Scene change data
[Start of Attachment]
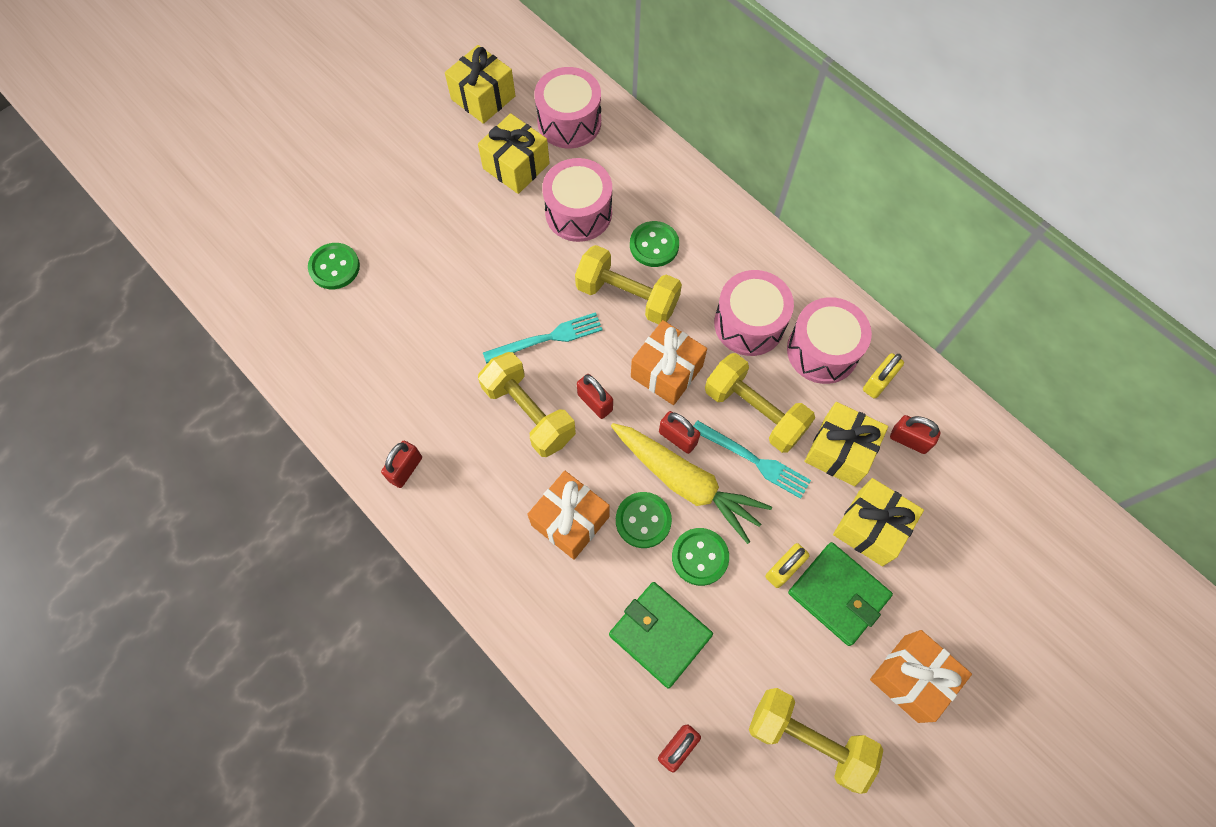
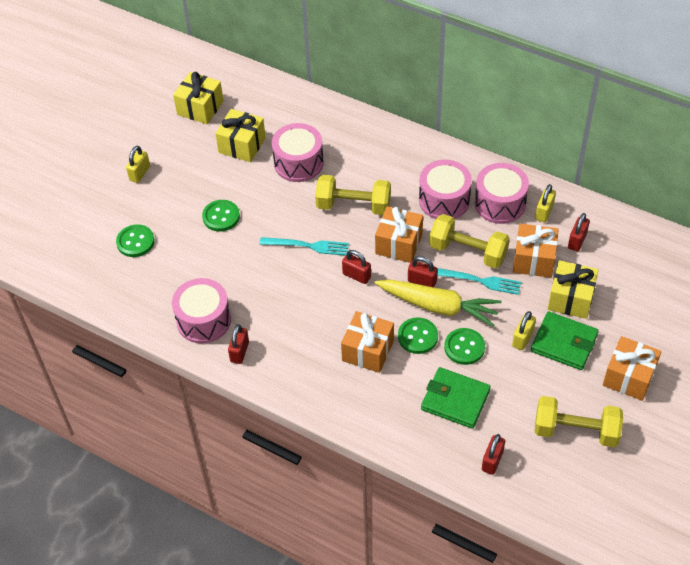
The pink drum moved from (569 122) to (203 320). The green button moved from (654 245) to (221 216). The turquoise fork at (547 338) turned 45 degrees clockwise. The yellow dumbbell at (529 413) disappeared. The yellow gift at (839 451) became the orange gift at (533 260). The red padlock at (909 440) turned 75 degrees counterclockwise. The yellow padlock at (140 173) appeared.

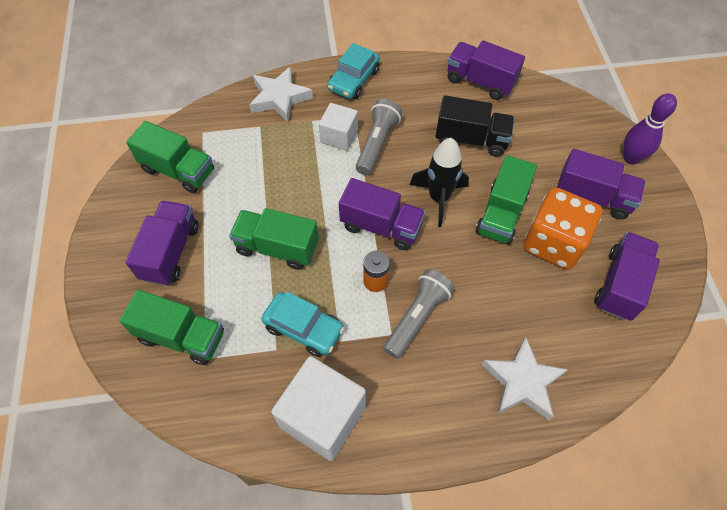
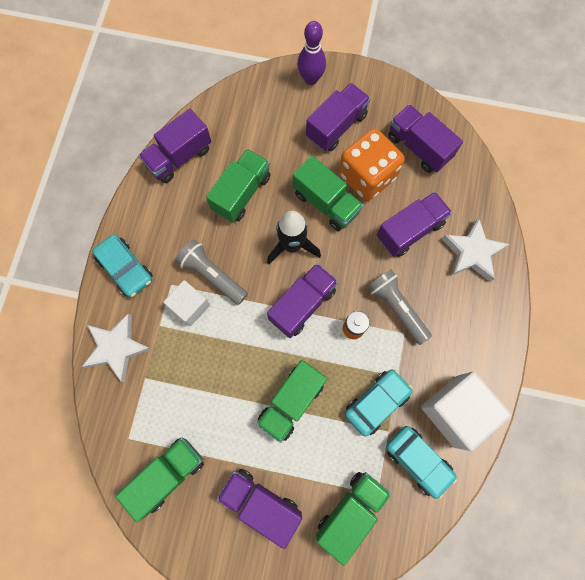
The black truck at (471 139) became the green truck at (241 193). The purple truck at (409 230) appeared. The turquoise car at (418 460) appeared.

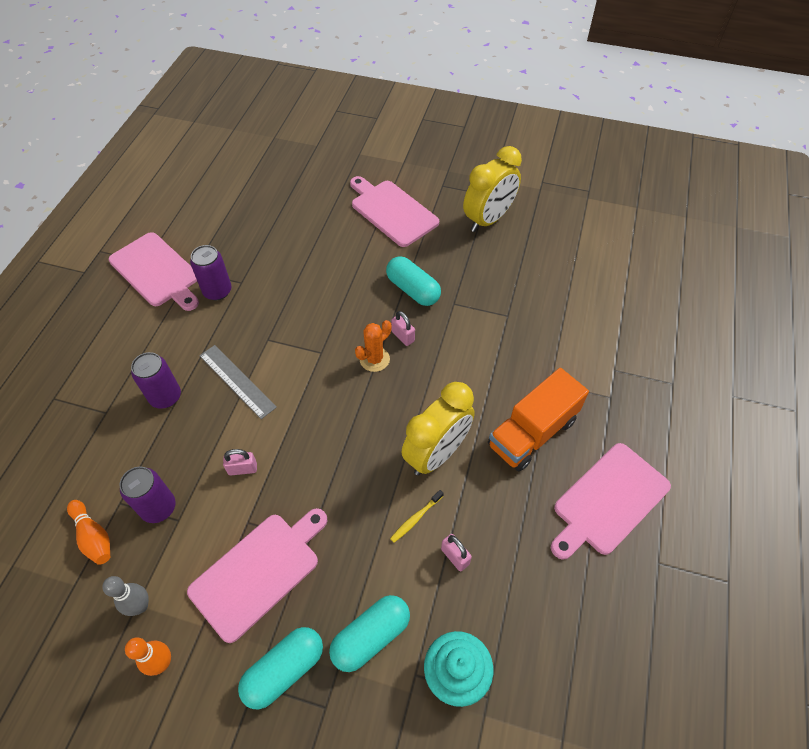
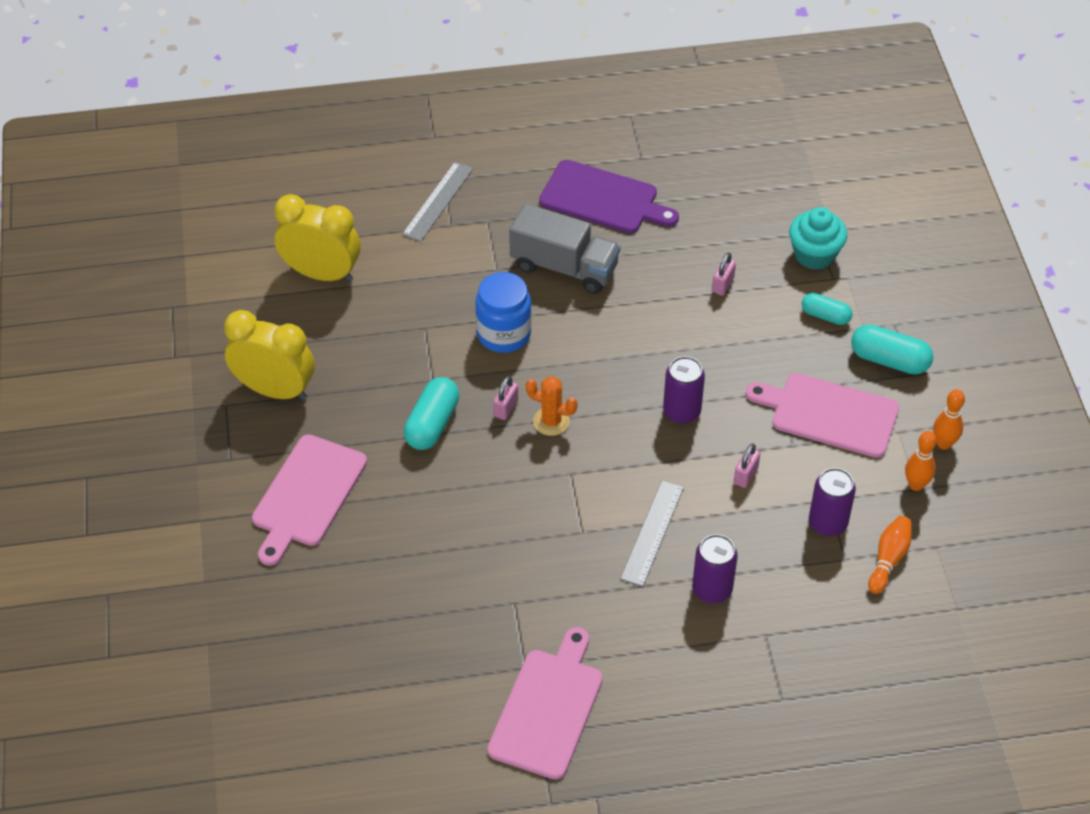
The purple can moved from (217 291) to (681 411). The orange truck at (532 433) became the grey truck at (564 267). The yellow clock moved from (436 454) to (321 274). The pink cutting board at (608 501) became the purple cutting board at (603 199). The pink padlock at (242 469) turned 60 degrees clockwise. The yellow toothbrush at (415 518) disappeared. The grey bowling pin at (140 606) became the orange bowling pin at (916 485). The turquoise capsule at (371 636) changed to 0.64 times the size. The grey ruler at (438 201) appeared. The blue jar at (504 334) appeared.

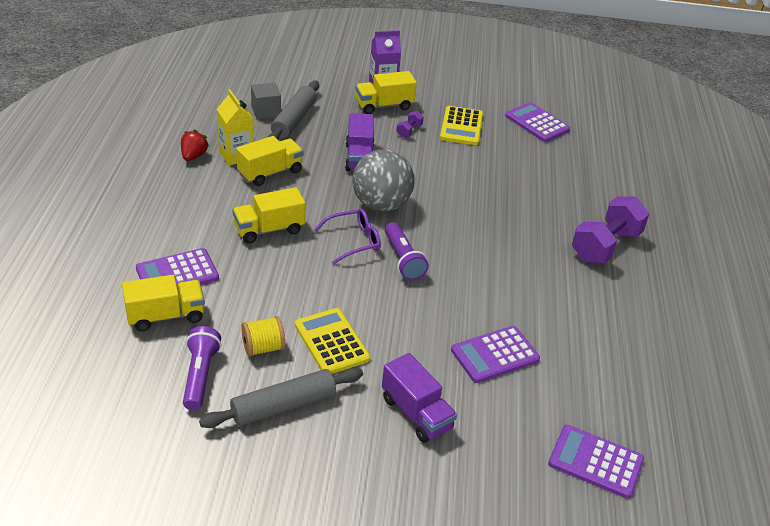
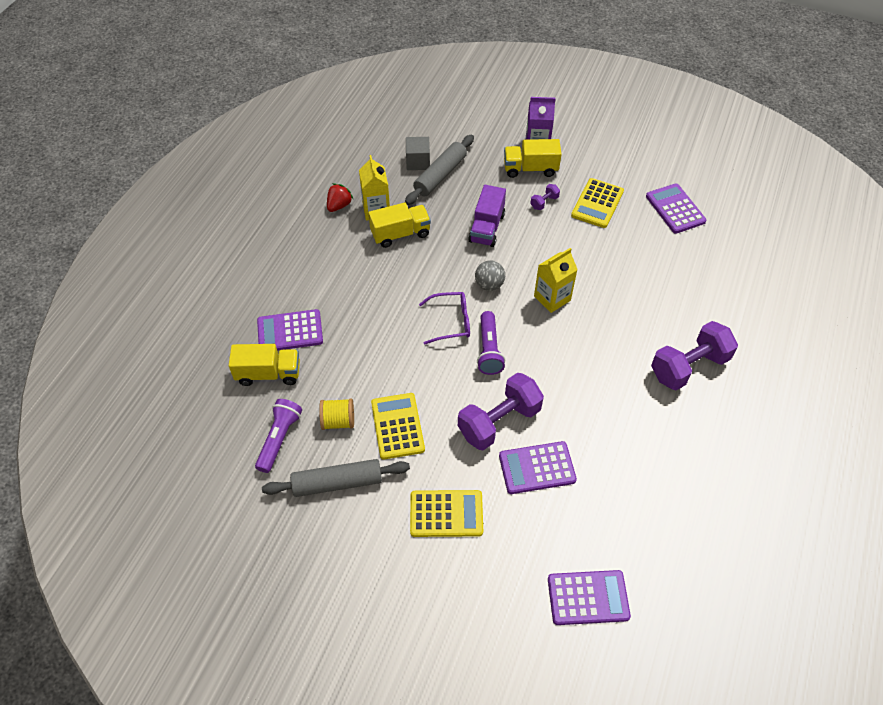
The grey ball at (381 205) changed to 0.53 times the size. The yellow truck at (269 229) disappeared. The purple truck at (416 413) was replaced by the yellow calculator at (446 514). The purple calculator at (595 462) turned 135 degrees clockwise. The yellow carton at (552 298) appeared. The purple dumbbell at (499 421) appeared.

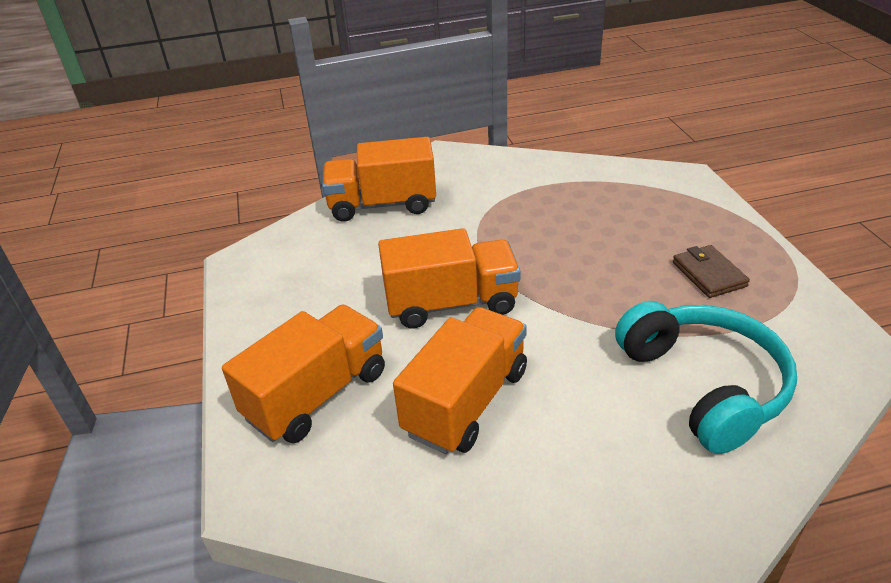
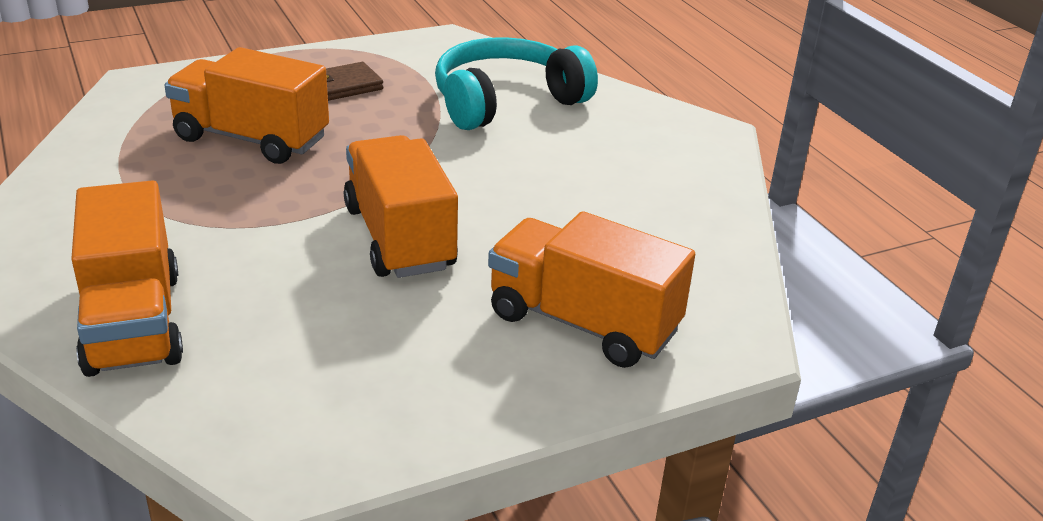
The orange truck moved from (466 401) to (251 139).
[End of Attachment]
**WHAT IS NEEDED**
If the data includes images, skip them and copy every line exactly.

**EXPECTED ANSWER**
The pink drum moved from (569 122) to (203 320). The green button moved from (654 245) to (221 216). The turquoise fork at (547 338) turned 45 degrees clockwise. The yellow dumbbell at (529 413) disappeared. The yellow gift at (839 451) became the orange gift at (533 260). The red padlock at (909 440) turned 75 degrees counterclockwise. The yellow padlock at (140 173) appeared.

The black truck at (471 139) became the green truck at (241 193). The purple truck at (409 230) appeared. The turquoise car at (418 460) appeared.

The purple can moved from (217 291) to (681 411). The orange truck at (532 433) became the grey truck at (564 267). The yellow clock moved from (436 454) to (321 274). The pink cutting board at (608 501) became the purple cutting board at (603 199). The pink padlock at (242 469) turned 60 degrees clockwise. The yellow toothbrush at (415 518) disappeared. The grey bowling pin at (140 606) became the orange bowling pin at (916 485). The turquoise capsule at (371 636) changed to 0.64 times the size. The grey ruler at (438 201) appeared. The blue jar at (504 334) appeared.

The grey ball at (381 205) changed to 0.53 times the size. The yellow truck at (269 229) disappeared. The purple truck at (416 413) was replaced by the yellow calculator at (446 514). The purple calculator at (595 462) turned 135 degrees clockwise. The yellow carton at (552 298) appeared. The purple dumbbell at (499 421) appeared.

The orange truck moved from (466 401) to (251 139).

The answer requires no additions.